*Provided records:*
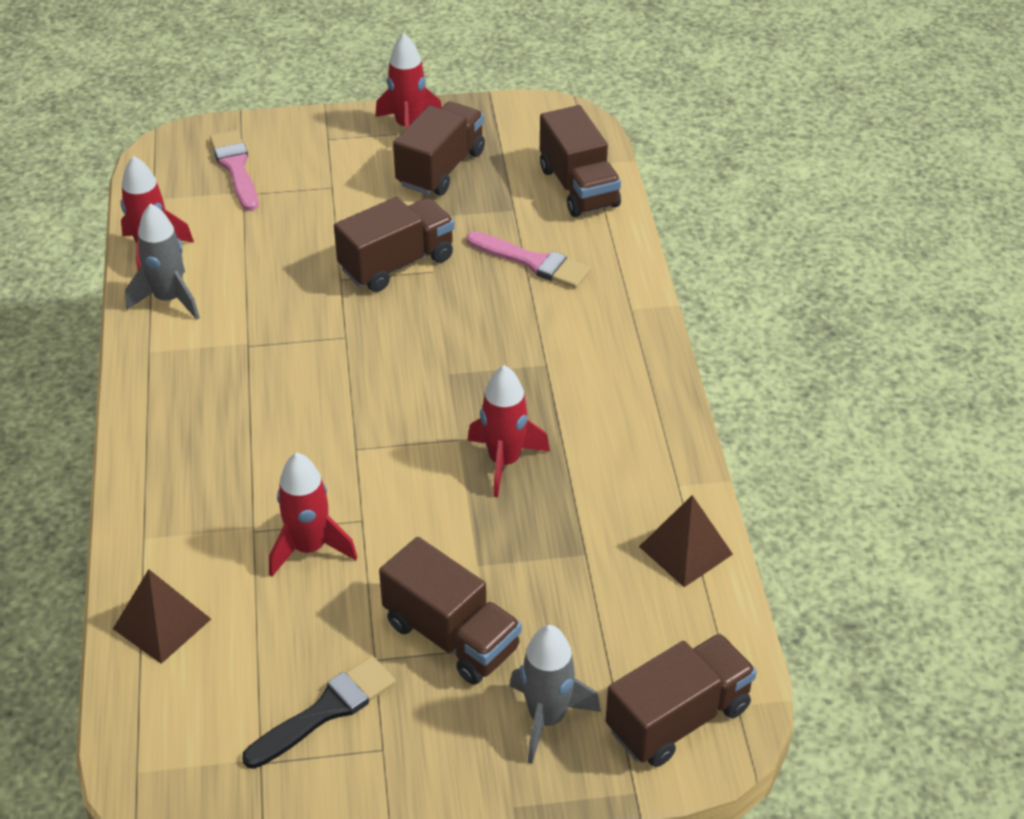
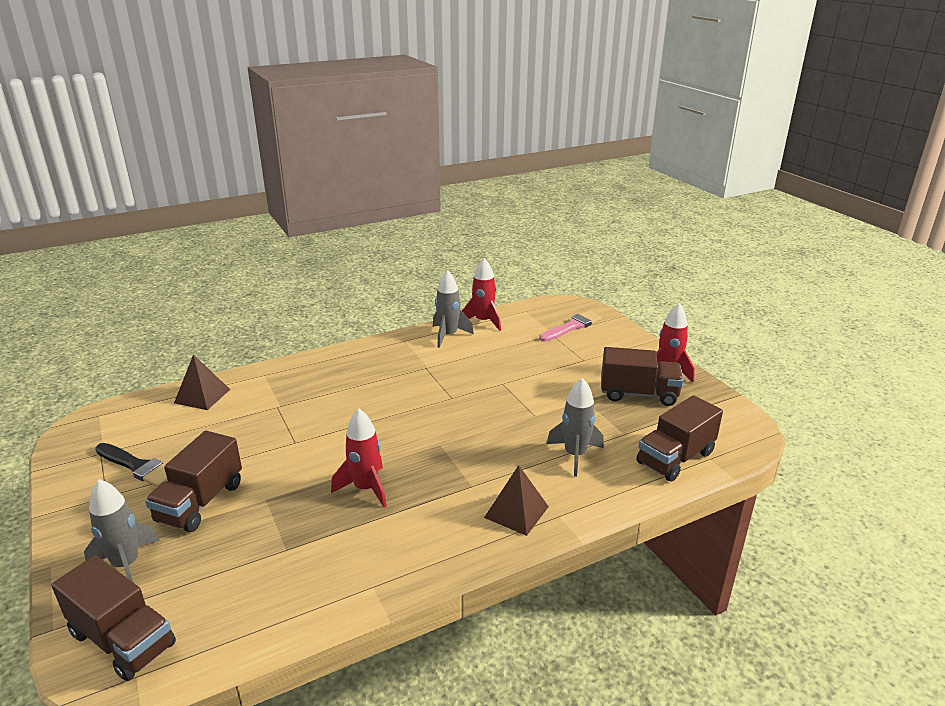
camera: 70 degrees right, 15 degrees down
(309, 548) = (267, 429): red rocket -> none
(397, 263) = (531, 400): brown truck -> none
(533, 262) = (575, 455): pink brush -> grey rocket
(685, 550) = (301, 606): brown pyramid -> brown pyramid (516, 512)

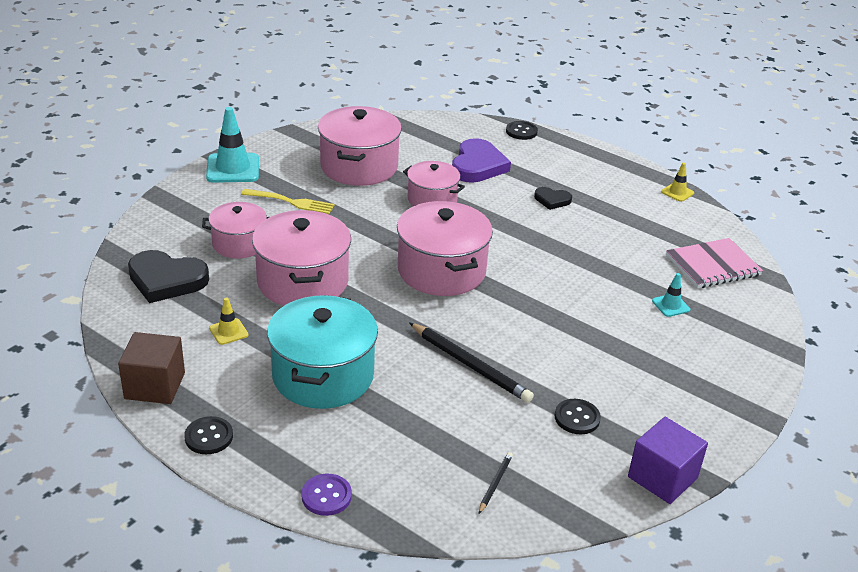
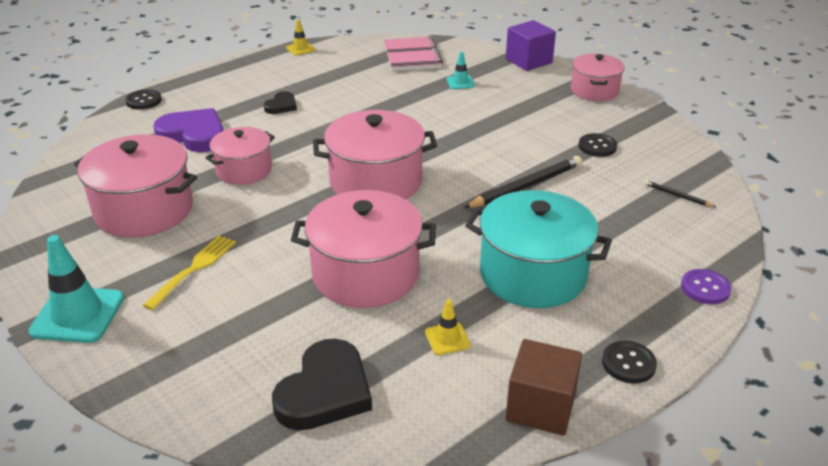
camera: 75 degrees left, 0 degrees up
(239, 244) = (267, 319): pink pot -> pink pot (594, 90)
(662, 477) = (662, 124): purple cube -> purple cube (528, 61)

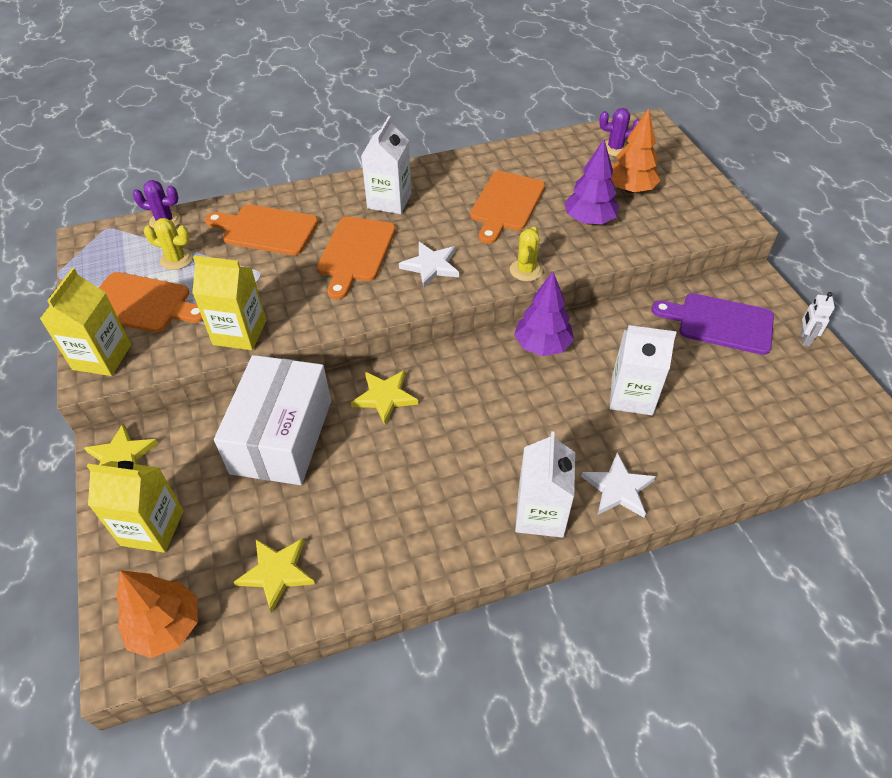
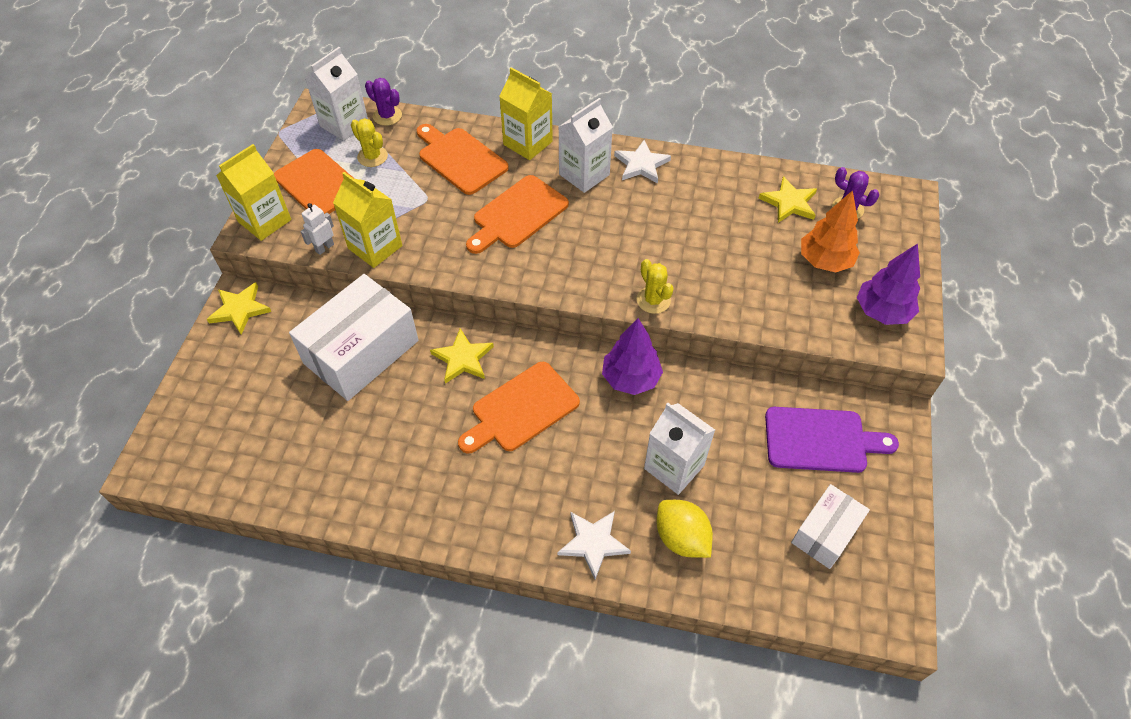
camera: 30 degrees right, 5 degrees up
(152, 528) = (225, 378): yellow carton -> yellow carton (528, 143)
(166, 626) = (187, 459): orange tree -> none
(277, 572) = (284, 461): yellow star -> yellow star (789, 203)
(431, 266) = (571, 257): white star -> white star (641, 164)
(506, 204) = (688, 224): orange cutting board -> orange cutting board (521, 409)
(526, 270) = (653, 300): yellow cactus -> yellow cactus turned 75 degrees counterclockwise
(540, 514) = (511, 527): white carton -> white carton (344, 124)
(589, 220) = (754, 276): purple tree -> purple tree (882, 312)
(682, 447) = (681, 538): none -> yellow lemon
(720, 323) = (820, 440): purple cutting board -> purple cutting board turned 135 degrees clockwise
(779, 387) = (825, 533): none -> white box
(804, 339) = (895, 499): white robot -> white robot (324, 247)

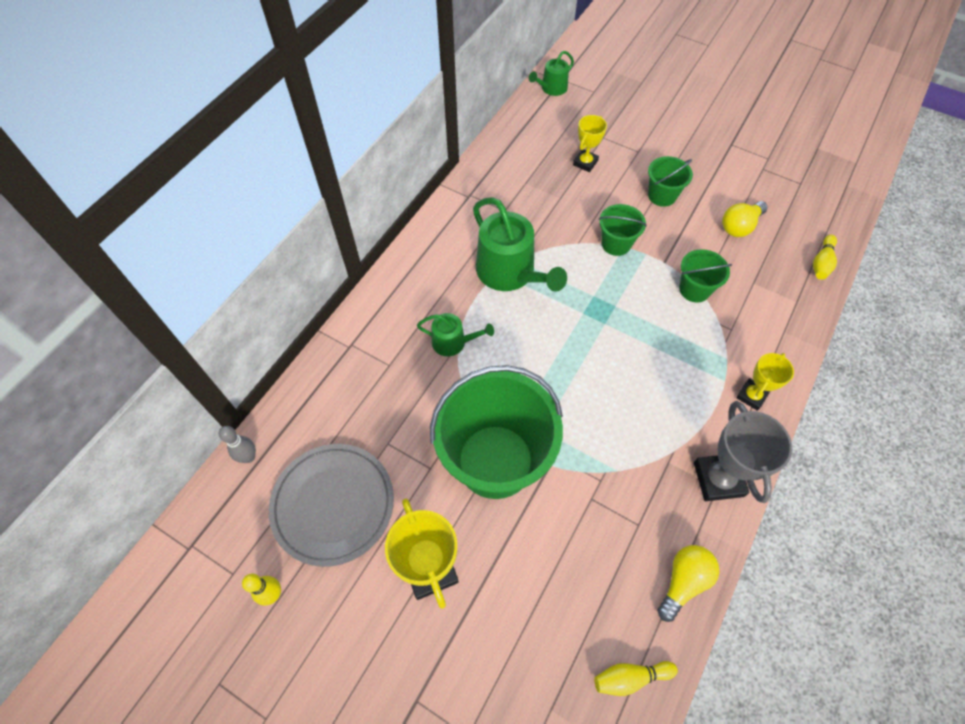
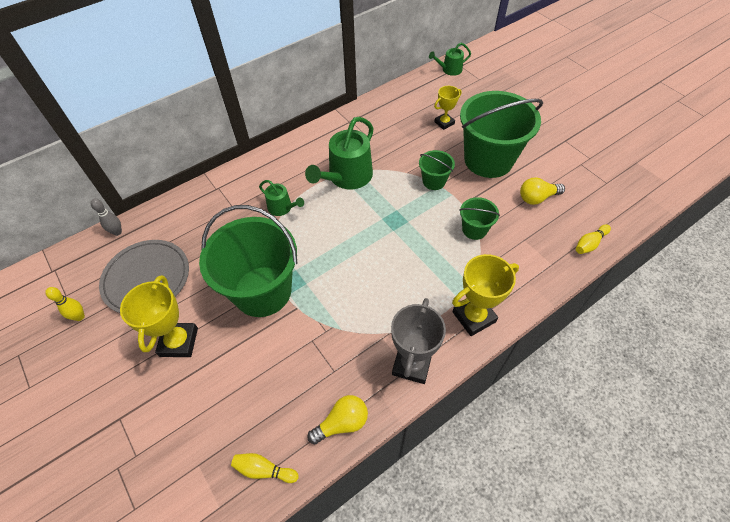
camera: 25 degrees right, 5 degrees down
(510, 273) = (347, 177): green watering can -> green watering can turned 45 degrees clockwise
(662, 195) = (488, 160): green bucket -> green bucket, size x2.17
(751, 396) = (474, 317): yellow trophy -> yellow trophy, size x1.64

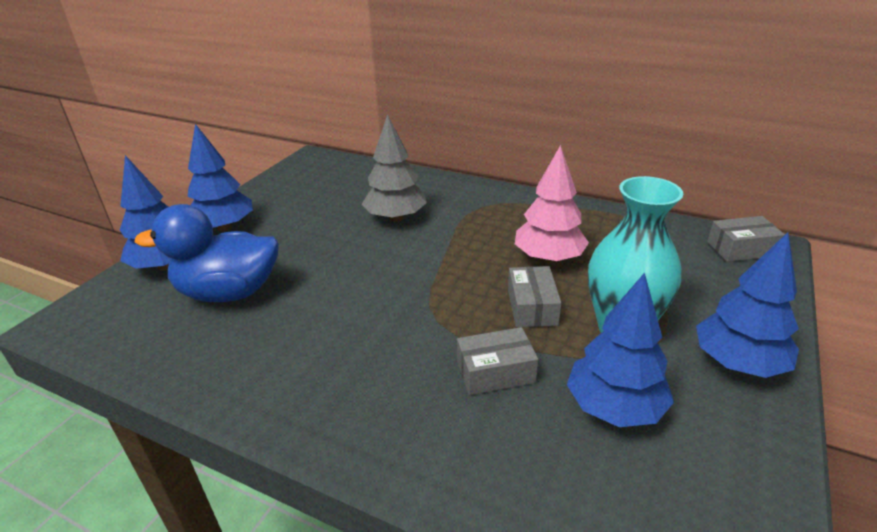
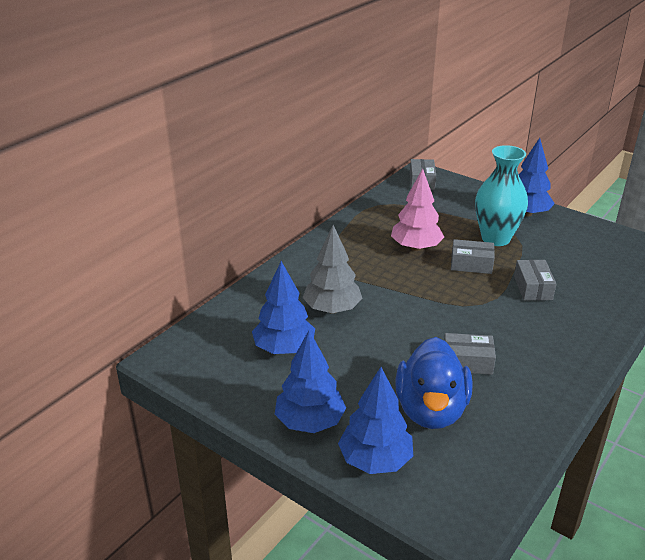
camera: 80 degrees left, 0 degrees up
(310, 313) = (467, 362): none -> grey box
(614, 407) = (560, 255): blue tree -> blue tree (284, 348)

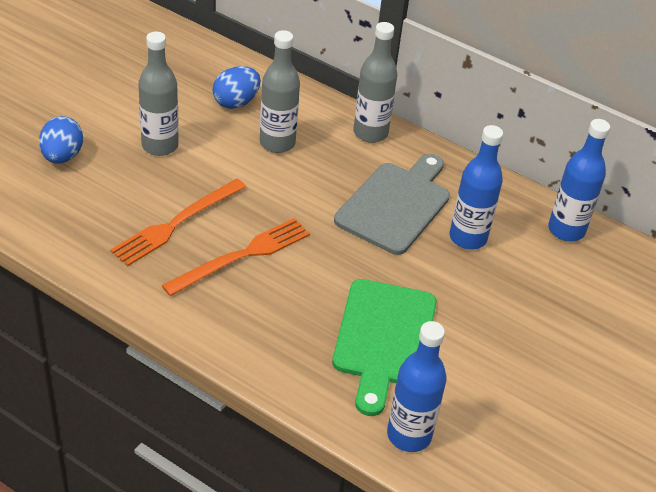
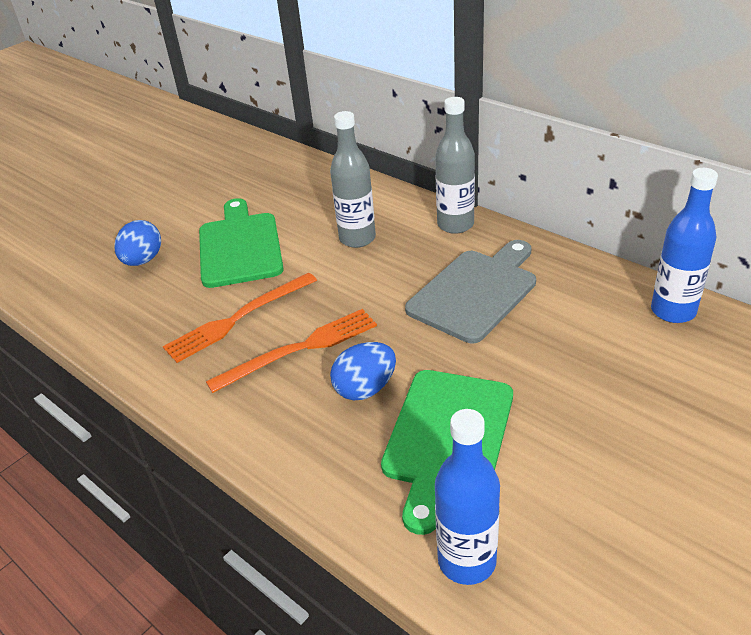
camera: 15 degrees right, 5 degrees down
(160, 146) = (239, 246): grey bottle -> green cutting board
(236, 102) = (323, 205): blue egg -> blue egg (365, 388)
(468, 238) = (555, 323): blue bottle -> none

*Problem description:* Take the listing above and restate it word for word, without its pictures.

*Written answer:*
camera: 70 degrees right, 15 degrees down
(309, 548) = (267, 429): red rocket -> none
(397, 263) = (531, 400): brown truck -> none
(533, 262) = (575, 455): pink brush -> grey rocket
(685, 550) = (301, 606): brown pyramid -> brown pyramid (516, 512)

camera: 75 degrees left, 0 degrees up
(239, 244) = (267, 319): pink pot -> pink pot (594, 90)
(662, 477) = (662, 124): purple cube -> purple cube (528, 61)

camera: 30 degrees right, 5 degrees up
(152, 528) = (225, 378): yellow carton -> yellow carton (528, 143)
(166, 626) = (187, 459): orange tree -> none
(277, 572) = (284, 461): yellow star -> yellow star (789, 203)
(431, 266) = (571, 257): white star -> white star (641, 164)
(506, 204) = (688, 224): orange cutting board -> orange cutting board (521, 409)
(526, 270) = (653, 300): yellow cactus -> yellow cactus turned 75 degrees counterclockwise
(540, 514) = (511, 527): white carton -> white carton (344, 124)
(589, 220) = (754, 276): purple tree -> purple tree (882, 312)
(682, 447) = (681, 538): none -> yellow lemon
(720, 323) = (820, 440): purple cutting board -> purple cutting board turned 135 degrees clockwise
(779, 387) = (825, 533): none -> white box
(804, 339) = (895, 499): white robot -> white robot (324, 247)

camera: 25 degrees right, 5 degrees down
(510, 273) = (347, 177): green watering can -> green watering can turned 45 degrees clockwise
(662, 195) = (488, 160): green bucket -> green bucket, size x2.17
(751, 396) = (474, 317): yellow trophy -> yellow trophy, size x1.64

camera: 80 degrees left, 0 degrees up
(310, 313) = (467, 362): none -> grey box
(614, 407) = (560, 255): blue tree -> blue tree (284, 348)

camera: 15 degrees right, 5 degrees down
(160, 146) = (239, 246): grey bottle -> green cutting board
(236, 102) = (323, 205): blue egg -> blue egg (365, 388)
(468, 238) = (555, 323): blue bottle -> none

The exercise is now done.